Directions: Please transcribe the data below exactly. Leave the pictures out.

Given information:
------------------------------------------------------------
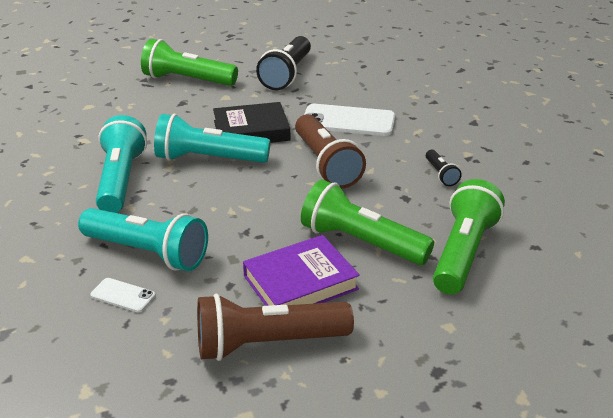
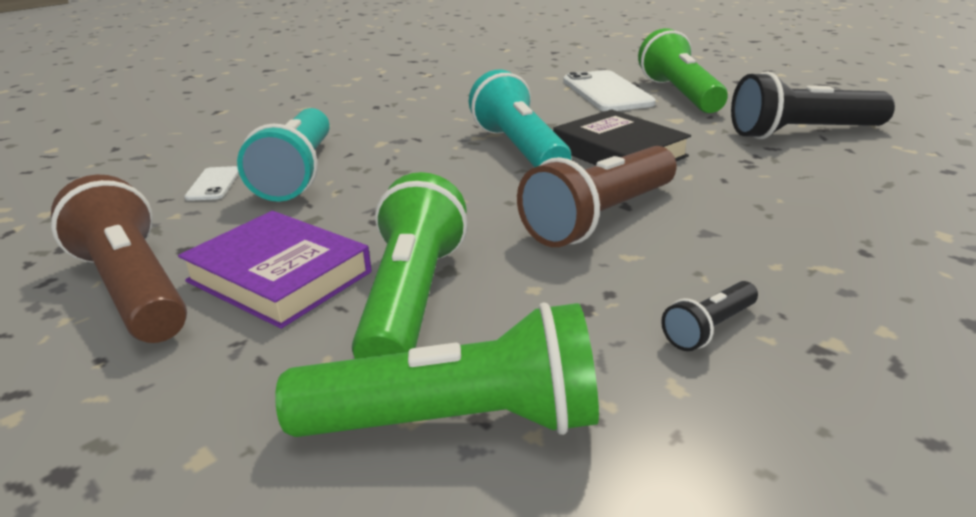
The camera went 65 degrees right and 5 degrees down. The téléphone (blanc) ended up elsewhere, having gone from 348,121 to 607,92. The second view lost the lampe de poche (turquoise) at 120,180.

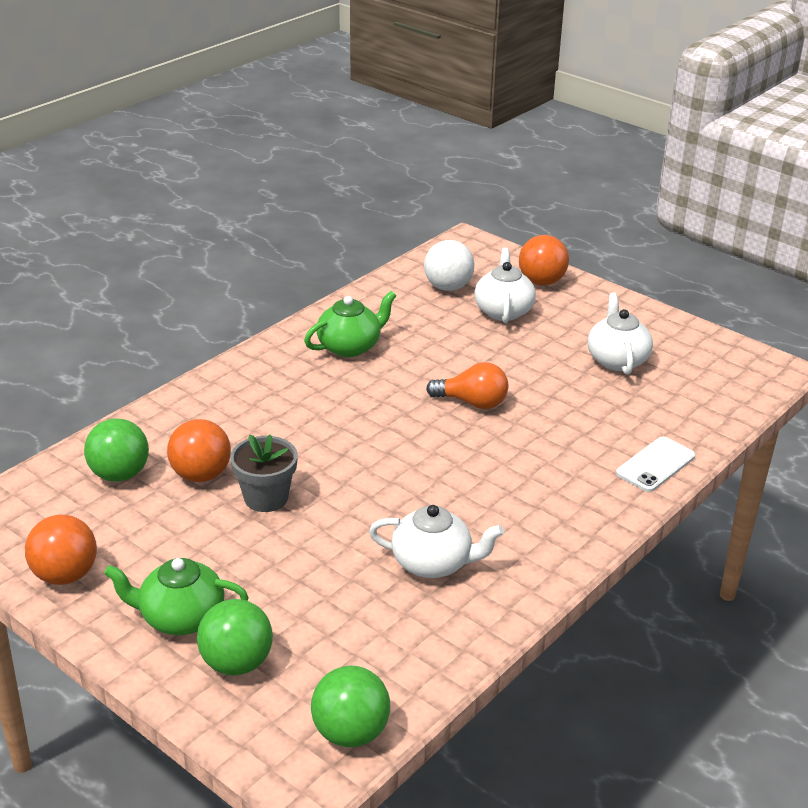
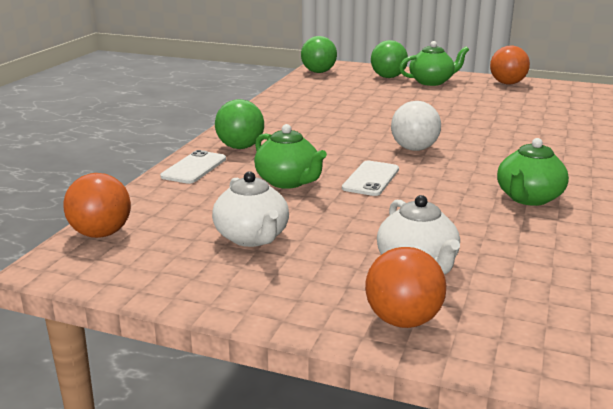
The camera went 160 degrees right and 10 degrees down. The balle (blanc) ended up elsewhere, having gone from 448,287 to 414,149. Where the ampoule (orange) stood at 472,403, the téléphone (blanc) came to stand at 371,179. The balle (vert) ended up elsewhere, having gone from 120,474 to 240,147. The balle (orange) ended up elsewhere, having gone from 201,475 to 101,234. The second view lost the pot de fleurs (gris) at 266,498. The second view lost the théière (blanc) at 433,563. The second view gained the théière (vert) at 288,182.

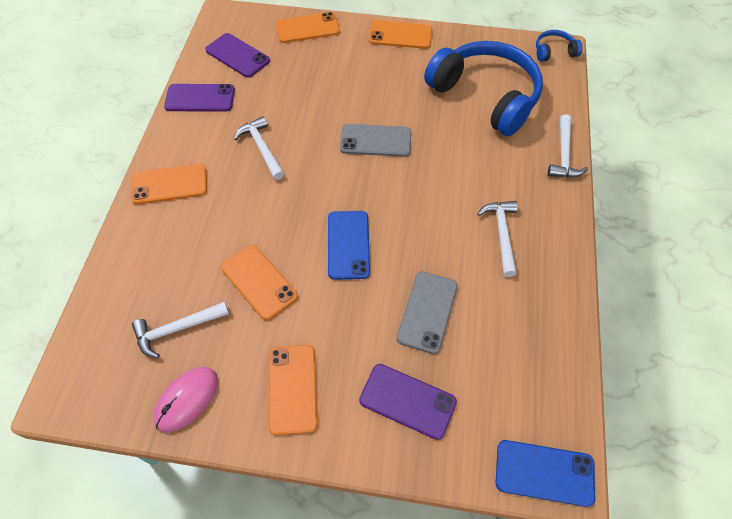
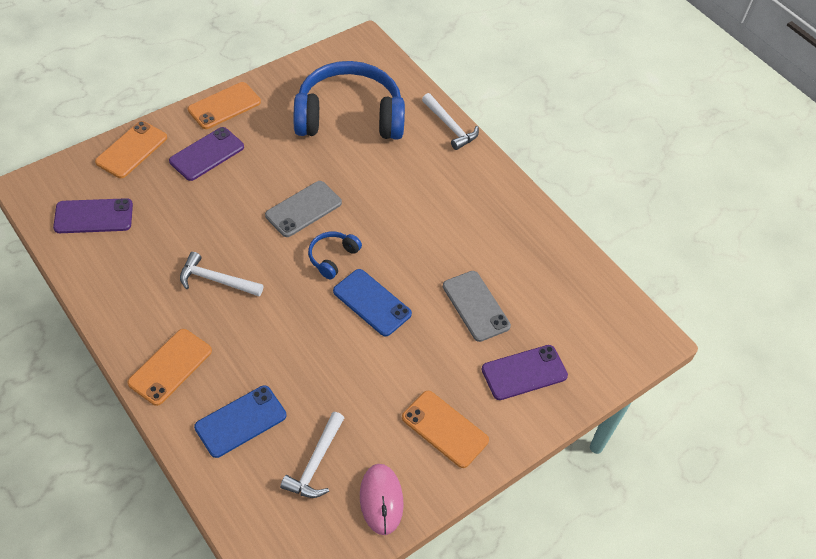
The camera went 50 degrees left and 5 degrees down. The casque audio (bleu) ended up elsewhere, having gone from 554,52 to 332,257. The téléphone (violet) ended up elsewhere, having gone from 200,98 to 207,154. The second view lost the marteau (blanc) at 501,234. The second view lost the téléphone (orange) at 259,282. The téléphone (bleu) ended up elsewhere, having gone from 544,473 to 241,421.

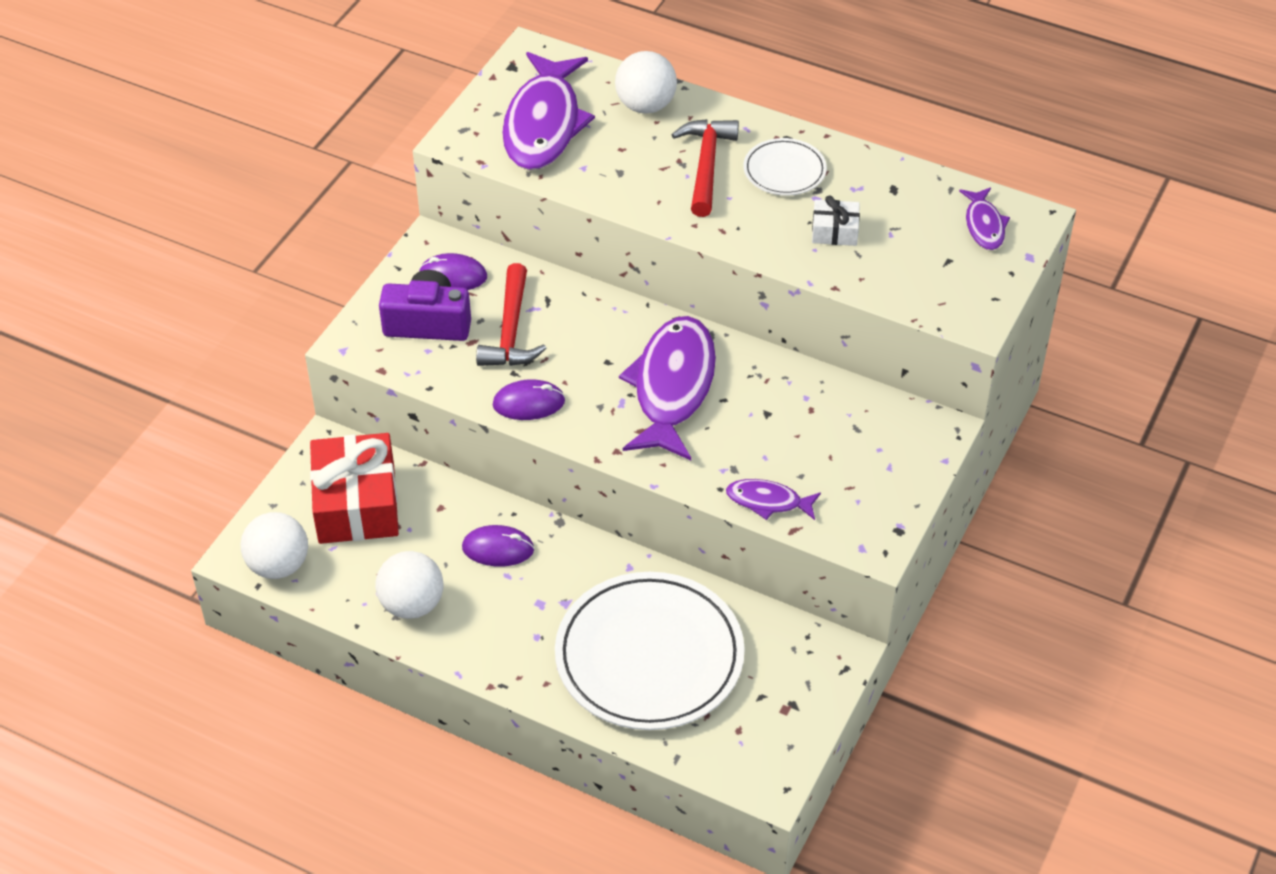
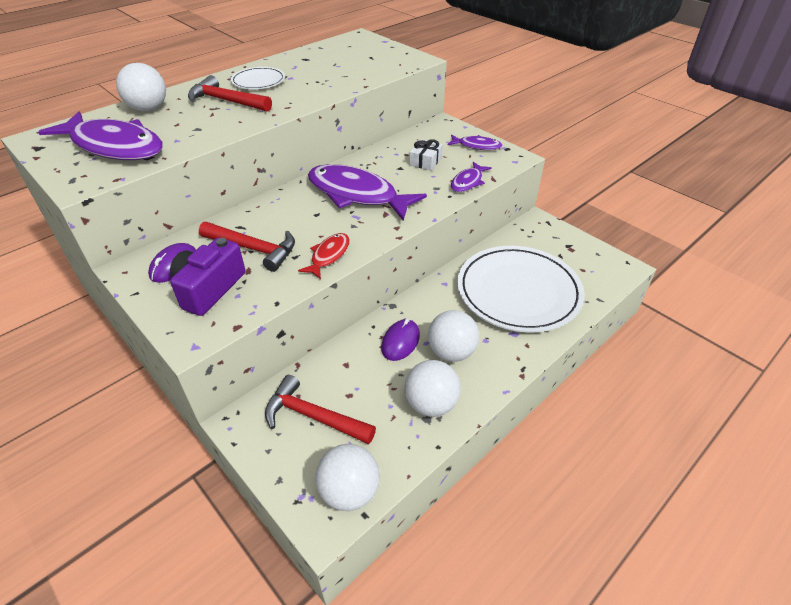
The camera went 70 degrees left and 5 degrees down. The poisson (violet) ended up elsewhere, having gone from 984,225 to 477,146. The cadeau (blanc) ended up elsewhere, having gone from 834,231 to 425,161. Where the souris (violet) stood at 529,403, the poisson (rouge) came to stand at 328,255. Where the cadeau (rouge) stood at 356,504, the marteau (rouge) came to stand at 313,416. The second view gained the balle (blanc) at 451,352.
------------------------------------------------------------
Exercise response:
The camera went 65 degrees right and 5 degrees down. The téléphone (blanc) ended up elsewhere, having gone from 348,121 to 607,92. The second view lost the lampe de poche (turquoise) at 120,180.

The camera went 160 degrees right and 10 degrees down. The balle (blanc) ended up elsewhere, having gone from 448,287 to 414,149. Where the ampoule (orange) stood at 472,403, the téléphone (blanc) came to stand at 371,179. The balle (vert) ended up elsewhere, having gone from 120,474 to 240,147. The balle (orange) ended up elsewhere, having gone from 201,475 to 101,234. The second view lost the pot de fleurs (gris) at 266,498. The second view lost the théière (blanc) at 433,563. The second view gained the théière (vert) at 288,182.

The camera went 50 degrees left and 5 degrees down. The casque audio (bleu) ended up elsewhere, having gone from 554,52 to 332,257. The téléphone (violet) ended up elsewhere, having gone from 200,98 to 207,154. The second view lost the marteau (blanc) at 501,234. The second view lost the téléphone (orange) at 259,282. The téléphone (bleu) ended up elsewhere, having gone from 544,473 to 241,421.

The camera went 70 degrees left and 5 degrees down. The poisson (violet) ended up elsewhere, having gone from 984,225 to 477,146. The cadeau (blanc) ended up elsewhere, having gone from 834,231 to 425,161. Where the souris (violet) stood at 529,403, the poisson (rouge) came to stand at 328,255. Where the cadeau (rouge) stood at 356,504, the marteau (rouge) came to stand at 313,416. The second view gained the balle (blanc) at 451,352.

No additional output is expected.